• [Data for this task]
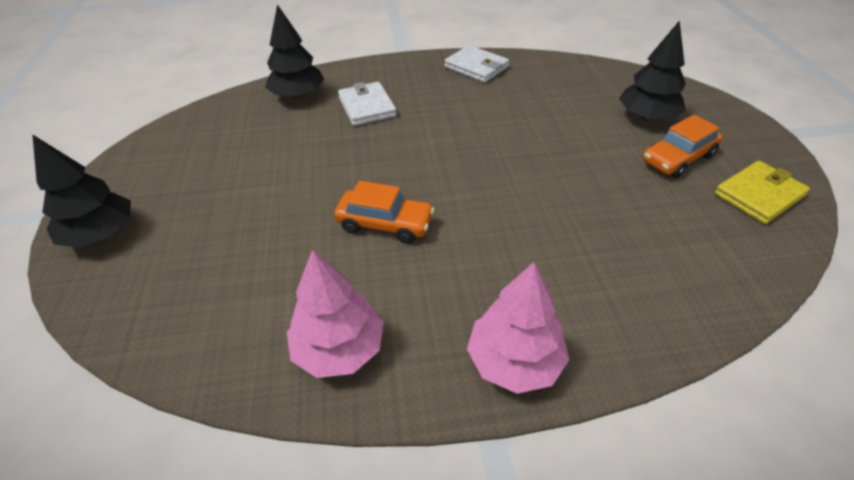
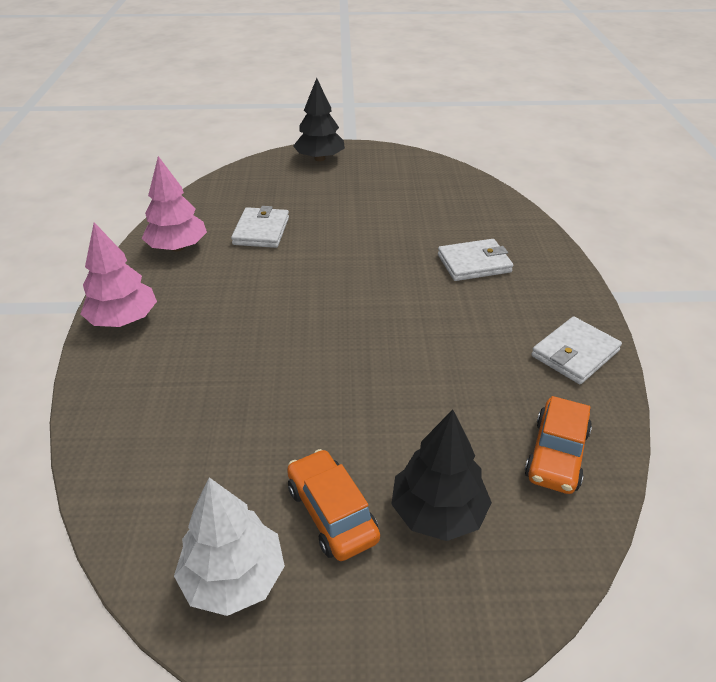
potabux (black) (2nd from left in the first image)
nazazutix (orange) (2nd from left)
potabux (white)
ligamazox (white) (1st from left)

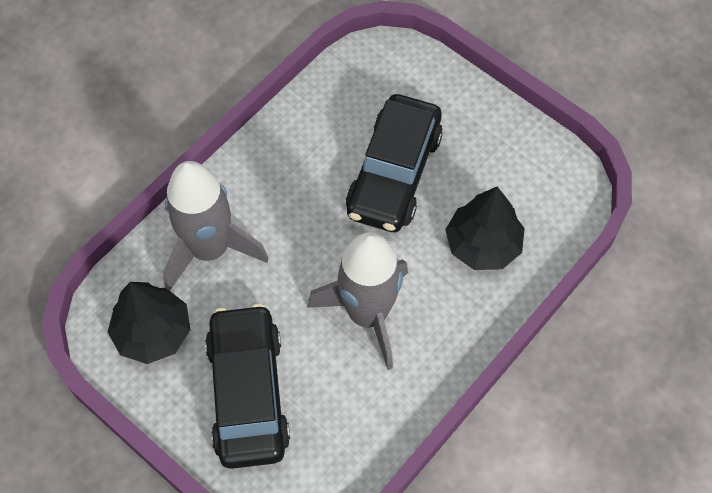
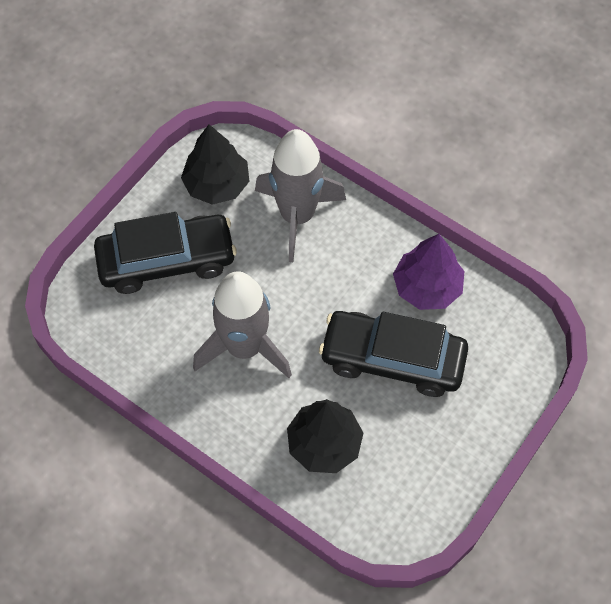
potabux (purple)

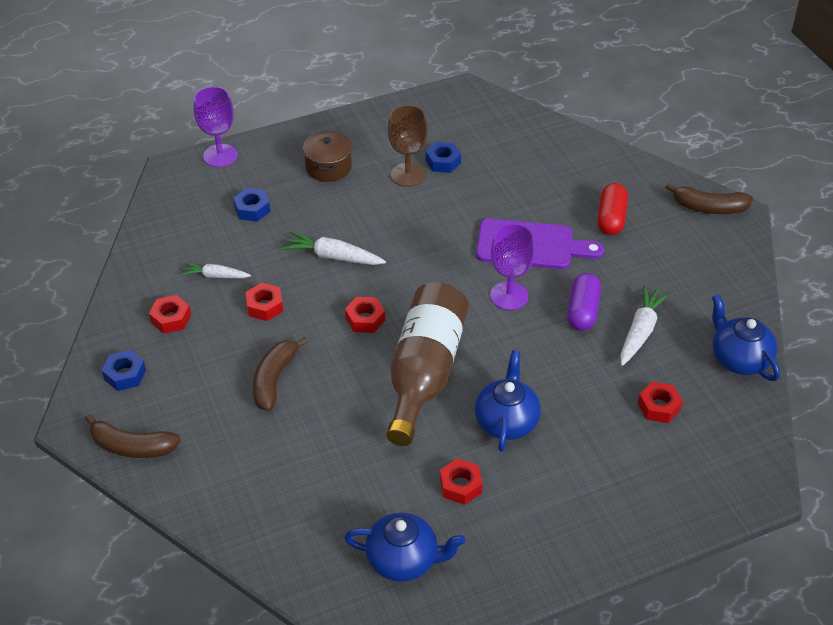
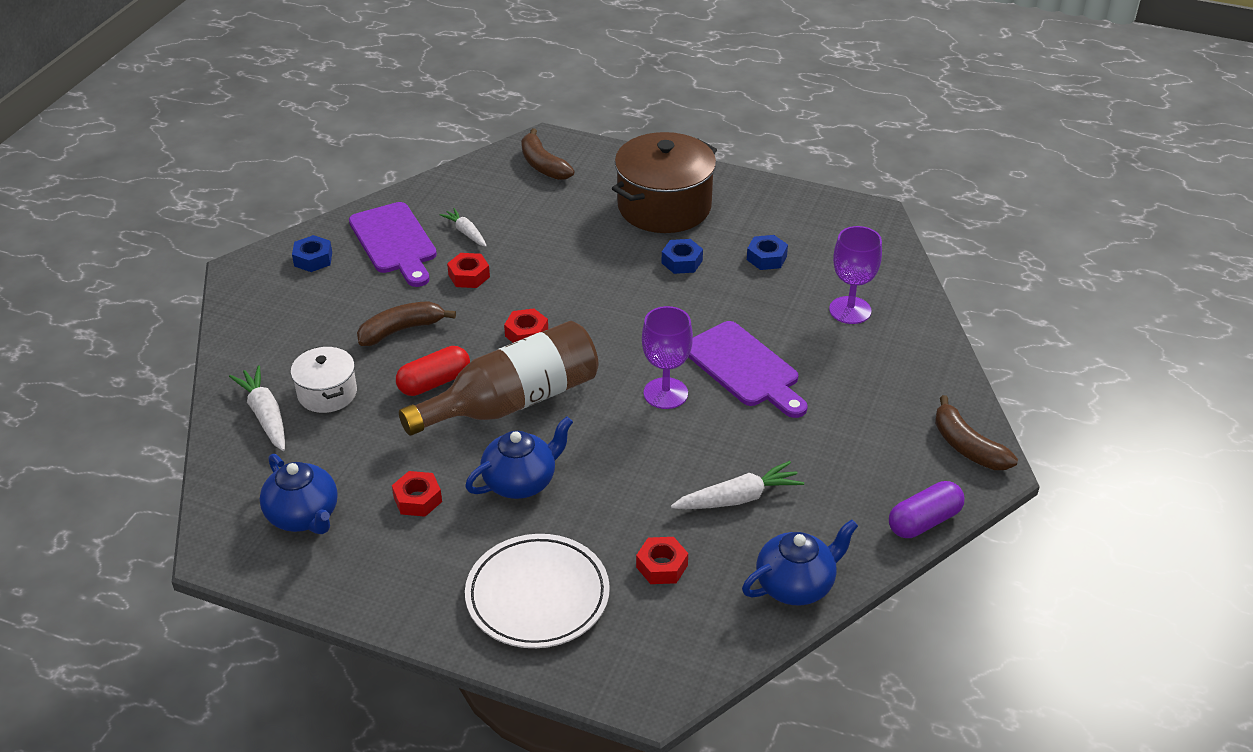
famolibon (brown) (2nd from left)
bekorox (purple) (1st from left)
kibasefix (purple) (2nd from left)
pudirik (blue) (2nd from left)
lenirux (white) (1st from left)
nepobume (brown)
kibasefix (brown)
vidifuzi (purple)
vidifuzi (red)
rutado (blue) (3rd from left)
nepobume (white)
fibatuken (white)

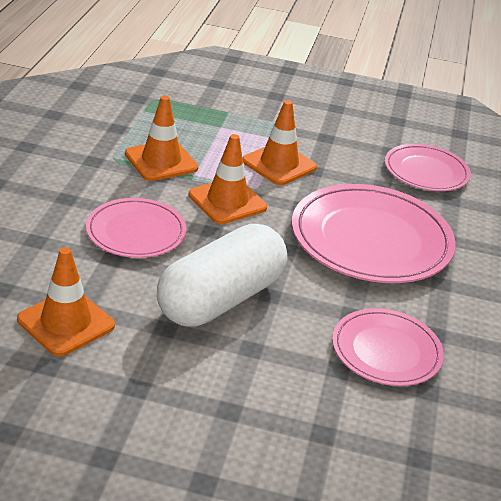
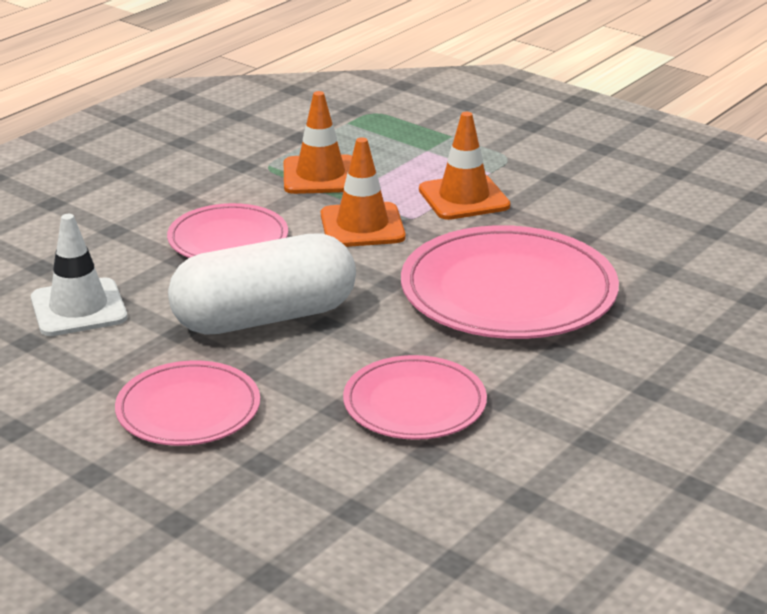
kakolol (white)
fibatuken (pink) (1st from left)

• [Exercise directions]
Repeat the records word for word, skipping pictures.

• [Solution to the exercise]
potabux (black) (2nd from left in the first image)
nazazutix (orange) (2nd from left)
potabux (white)
ligamazox (white) (1st from left)

potabux (purple)

famolibon (brown) (2nd from left)
bekorox (purple) (1st from left)
kibasefix (purple) (2nd from left)
pudirik (blue) (2nd from left)
lenirux (white) (1st from left)
nepobume (brown)
kibasefix (brown)
vidifuzi (purple)
vidifuzi (red)
rutado (blue) (3rd from left)
nepobume (white)
fibatuken (white)

kakolol (white)
fibatuken (pink) (1st from left)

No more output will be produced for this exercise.